■ **Listed records**
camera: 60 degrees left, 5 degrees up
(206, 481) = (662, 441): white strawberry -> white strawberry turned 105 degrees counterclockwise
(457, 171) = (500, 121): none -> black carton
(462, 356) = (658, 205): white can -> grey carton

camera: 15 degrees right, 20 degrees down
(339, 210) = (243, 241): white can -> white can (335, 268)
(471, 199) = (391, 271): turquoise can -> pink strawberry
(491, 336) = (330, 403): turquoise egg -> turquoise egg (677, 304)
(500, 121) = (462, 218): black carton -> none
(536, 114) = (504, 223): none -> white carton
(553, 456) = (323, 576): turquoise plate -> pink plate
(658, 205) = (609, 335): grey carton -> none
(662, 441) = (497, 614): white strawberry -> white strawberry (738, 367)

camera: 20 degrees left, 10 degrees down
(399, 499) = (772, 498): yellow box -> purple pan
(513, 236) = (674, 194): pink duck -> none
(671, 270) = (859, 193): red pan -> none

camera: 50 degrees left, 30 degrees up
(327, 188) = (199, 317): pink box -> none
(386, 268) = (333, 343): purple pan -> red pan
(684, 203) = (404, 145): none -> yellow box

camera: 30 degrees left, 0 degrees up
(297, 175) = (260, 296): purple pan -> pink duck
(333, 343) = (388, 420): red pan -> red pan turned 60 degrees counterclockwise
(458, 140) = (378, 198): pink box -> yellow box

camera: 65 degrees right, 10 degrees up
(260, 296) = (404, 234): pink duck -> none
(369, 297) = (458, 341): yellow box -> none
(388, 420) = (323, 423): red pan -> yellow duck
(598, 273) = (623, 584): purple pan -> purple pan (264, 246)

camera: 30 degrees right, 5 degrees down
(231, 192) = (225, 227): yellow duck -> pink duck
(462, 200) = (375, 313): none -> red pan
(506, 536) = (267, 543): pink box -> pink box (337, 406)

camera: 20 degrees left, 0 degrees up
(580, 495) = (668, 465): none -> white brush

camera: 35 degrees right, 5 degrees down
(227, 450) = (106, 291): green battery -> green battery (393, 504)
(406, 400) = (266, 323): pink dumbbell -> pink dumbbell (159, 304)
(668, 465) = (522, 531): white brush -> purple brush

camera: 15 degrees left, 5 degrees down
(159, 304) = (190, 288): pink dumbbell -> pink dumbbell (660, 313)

■ **Job item**
State how many lines of the records contain the word "duck". Give that number alone.

■ **Written response**
5